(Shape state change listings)
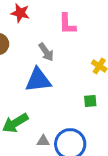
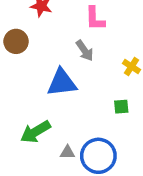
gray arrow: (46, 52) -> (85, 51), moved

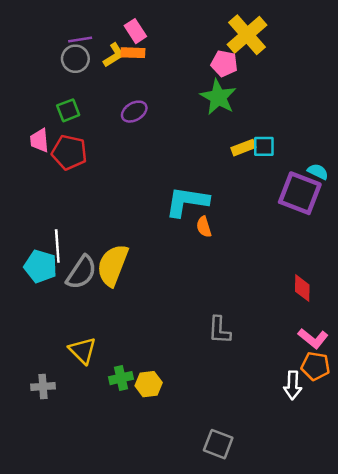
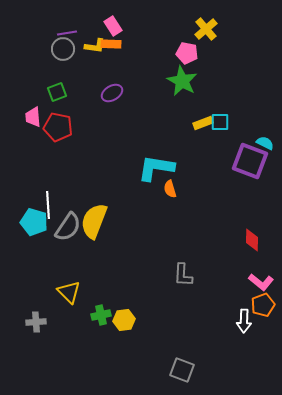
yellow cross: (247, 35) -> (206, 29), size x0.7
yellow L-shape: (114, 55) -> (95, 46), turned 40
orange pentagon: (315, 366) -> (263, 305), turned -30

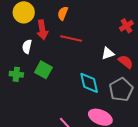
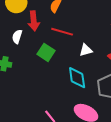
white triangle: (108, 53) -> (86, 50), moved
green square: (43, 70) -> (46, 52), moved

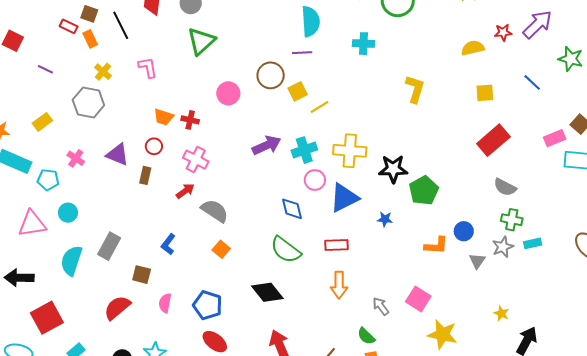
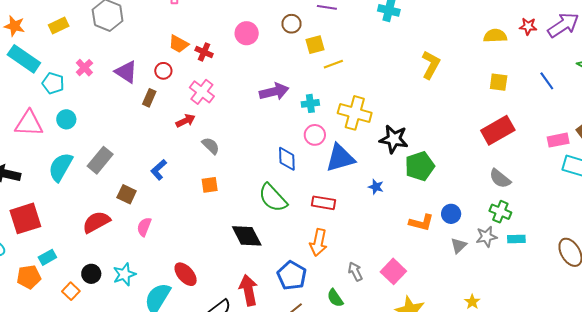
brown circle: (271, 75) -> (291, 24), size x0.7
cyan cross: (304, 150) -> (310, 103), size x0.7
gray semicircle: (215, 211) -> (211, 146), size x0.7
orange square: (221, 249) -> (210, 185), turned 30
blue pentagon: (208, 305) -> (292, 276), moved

→ Task to complete:
The lines to output run from the one containing "cyan cross: (304, 150)" through the last line of the records above; repeat them exactly and nothing more.

→ Answer to the exercise:
cyan cross: (304, 150) -> (310, 103), size x0.7
gray semicircle: (215, 211) -> (211, 146), size x0.7
orange square: (221, 249) -> (210, 185), turned 30
blue pentagon: (208, 305) -> (292, 276), moved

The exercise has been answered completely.